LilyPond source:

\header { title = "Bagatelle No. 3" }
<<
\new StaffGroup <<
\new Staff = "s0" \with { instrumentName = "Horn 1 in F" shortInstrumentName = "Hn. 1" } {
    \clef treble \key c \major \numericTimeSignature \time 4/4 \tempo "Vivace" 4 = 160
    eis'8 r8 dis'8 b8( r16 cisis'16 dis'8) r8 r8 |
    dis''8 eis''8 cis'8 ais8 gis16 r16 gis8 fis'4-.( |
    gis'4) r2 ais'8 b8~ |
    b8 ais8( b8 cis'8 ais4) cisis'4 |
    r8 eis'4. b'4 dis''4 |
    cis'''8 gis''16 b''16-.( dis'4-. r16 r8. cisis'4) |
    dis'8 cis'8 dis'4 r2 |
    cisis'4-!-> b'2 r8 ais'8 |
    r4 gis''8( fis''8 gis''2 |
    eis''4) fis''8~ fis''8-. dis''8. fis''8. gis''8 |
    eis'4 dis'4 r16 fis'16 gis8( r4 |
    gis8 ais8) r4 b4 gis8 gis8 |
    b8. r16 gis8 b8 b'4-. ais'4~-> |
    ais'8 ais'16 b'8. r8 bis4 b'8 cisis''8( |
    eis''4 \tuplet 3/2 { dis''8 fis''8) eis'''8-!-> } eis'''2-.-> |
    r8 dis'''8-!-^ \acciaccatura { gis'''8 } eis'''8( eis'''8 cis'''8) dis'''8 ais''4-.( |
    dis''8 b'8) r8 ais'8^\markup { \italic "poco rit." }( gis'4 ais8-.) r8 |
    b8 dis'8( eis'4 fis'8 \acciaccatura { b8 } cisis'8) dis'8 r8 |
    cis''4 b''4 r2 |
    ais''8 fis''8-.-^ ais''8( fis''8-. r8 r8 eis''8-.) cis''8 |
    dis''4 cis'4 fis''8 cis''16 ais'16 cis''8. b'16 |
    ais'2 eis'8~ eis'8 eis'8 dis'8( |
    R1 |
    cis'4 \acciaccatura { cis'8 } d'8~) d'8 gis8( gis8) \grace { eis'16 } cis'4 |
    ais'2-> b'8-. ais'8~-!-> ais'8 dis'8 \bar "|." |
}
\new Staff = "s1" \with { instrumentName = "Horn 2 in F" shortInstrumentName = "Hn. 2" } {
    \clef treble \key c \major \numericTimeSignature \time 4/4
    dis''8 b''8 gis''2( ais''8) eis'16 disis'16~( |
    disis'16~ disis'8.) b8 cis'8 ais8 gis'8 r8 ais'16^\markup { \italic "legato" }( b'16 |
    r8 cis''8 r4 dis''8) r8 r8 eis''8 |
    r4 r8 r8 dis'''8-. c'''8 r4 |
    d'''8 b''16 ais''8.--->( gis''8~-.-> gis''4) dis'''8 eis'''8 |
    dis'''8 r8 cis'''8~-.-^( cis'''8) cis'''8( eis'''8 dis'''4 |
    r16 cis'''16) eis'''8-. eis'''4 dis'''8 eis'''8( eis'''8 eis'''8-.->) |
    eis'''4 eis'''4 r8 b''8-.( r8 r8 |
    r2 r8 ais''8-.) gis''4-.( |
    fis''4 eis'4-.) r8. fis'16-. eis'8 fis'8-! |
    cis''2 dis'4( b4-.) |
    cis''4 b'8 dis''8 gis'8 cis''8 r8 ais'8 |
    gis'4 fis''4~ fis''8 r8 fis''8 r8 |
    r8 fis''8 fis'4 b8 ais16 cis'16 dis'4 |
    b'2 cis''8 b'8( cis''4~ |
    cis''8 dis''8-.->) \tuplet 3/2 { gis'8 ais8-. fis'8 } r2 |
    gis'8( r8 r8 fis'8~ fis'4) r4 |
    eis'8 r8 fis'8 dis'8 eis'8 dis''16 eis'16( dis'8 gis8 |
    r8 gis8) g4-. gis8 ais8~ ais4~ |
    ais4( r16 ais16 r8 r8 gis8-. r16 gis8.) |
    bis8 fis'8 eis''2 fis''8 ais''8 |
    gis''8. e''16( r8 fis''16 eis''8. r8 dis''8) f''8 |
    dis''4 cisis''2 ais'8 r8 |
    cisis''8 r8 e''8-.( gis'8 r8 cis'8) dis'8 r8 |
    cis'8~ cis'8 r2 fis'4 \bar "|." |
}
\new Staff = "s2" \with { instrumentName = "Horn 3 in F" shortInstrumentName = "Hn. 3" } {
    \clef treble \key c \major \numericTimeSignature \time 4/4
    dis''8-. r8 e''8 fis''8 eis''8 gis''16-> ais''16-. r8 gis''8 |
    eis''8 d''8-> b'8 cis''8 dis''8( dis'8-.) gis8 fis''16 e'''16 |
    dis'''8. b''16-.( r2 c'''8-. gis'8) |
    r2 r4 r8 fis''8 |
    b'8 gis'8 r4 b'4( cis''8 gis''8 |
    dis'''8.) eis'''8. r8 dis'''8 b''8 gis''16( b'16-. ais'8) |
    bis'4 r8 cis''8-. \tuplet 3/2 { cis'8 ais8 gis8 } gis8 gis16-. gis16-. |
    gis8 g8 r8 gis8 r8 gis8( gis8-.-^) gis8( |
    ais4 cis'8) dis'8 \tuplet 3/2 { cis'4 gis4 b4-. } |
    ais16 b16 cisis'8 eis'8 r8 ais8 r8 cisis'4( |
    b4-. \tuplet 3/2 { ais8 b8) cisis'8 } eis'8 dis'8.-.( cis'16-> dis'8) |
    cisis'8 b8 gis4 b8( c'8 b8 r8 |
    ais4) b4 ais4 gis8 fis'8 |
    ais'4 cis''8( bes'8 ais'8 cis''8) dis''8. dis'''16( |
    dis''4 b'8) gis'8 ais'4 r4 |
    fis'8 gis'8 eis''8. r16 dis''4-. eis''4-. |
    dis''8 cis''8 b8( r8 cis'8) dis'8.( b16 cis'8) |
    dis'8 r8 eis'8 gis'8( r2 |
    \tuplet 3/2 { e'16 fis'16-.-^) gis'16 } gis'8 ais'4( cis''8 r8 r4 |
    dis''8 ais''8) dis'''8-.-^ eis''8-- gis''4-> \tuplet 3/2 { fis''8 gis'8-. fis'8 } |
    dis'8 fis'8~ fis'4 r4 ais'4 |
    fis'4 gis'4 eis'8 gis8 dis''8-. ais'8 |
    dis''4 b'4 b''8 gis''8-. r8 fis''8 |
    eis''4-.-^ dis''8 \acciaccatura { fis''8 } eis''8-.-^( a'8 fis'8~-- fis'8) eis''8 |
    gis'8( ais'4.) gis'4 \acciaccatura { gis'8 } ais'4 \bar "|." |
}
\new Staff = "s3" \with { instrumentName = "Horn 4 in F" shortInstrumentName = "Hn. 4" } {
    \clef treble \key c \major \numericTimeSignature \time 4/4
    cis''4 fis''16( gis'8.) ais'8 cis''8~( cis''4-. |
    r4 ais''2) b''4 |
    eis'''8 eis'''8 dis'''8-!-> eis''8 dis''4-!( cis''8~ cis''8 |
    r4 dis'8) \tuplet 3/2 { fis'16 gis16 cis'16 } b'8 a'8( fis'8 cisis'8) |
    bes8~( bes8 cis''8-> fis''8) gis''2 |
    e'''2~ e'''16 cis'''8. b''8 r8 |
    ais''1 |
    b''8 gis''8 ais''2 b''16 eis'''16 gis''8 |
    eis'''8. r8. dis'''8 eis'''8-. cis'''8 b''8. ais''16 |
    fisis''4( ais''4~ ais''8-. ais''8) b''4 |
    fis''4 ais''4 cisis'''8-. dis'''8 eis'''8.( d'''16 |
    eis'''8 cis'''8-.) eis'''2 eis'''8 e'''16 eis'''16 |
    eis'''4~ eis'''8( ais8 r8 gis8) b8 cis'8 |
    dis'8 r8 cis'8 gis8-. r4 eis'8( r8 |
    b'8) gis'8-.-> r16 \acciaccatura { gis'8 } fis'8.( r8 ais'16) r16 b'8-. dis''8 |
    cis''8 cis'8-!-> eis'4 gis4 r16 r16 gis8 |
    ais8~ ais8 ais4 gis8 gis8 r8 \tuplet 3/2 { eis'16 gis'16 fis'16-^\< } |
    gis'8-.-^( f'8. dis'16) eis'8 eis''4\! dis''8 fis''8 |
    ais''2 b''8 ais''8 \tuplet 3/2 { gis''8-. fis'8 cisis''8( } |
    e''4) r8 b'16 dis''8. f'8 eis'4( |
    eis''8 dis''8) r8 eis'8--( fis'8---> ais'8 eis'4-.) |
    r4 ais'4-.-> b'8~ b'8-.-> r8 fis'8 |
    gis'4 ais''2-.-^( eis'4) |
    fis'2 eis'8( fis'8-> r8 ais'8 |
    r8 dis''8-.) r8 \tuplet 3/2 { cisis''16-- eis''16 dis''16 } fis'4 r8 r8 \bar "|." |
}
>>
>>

• [What the exercise asks] How many lines in the entries above contain the string "instrumentName"? Case counts, so treat uppercase and lowercase letters as different. Reply with the number only.

• [Finished answer] 4